Assignment: The number of lines holding "VBAT" in the listing below is all you should give.

■ ■ ■ ■ ■ ■ ■

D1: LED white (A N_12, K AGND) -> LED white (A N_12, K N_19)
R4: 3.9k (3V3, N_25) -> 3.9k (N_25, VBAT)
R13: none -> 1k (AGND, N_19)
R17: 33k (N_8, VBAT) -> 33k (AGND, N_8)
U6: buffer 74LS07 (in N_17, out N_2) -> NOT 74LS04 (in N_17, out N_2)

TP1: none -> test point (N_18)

■ ■ ■ ■ ■ ■ ■

Finished task: 2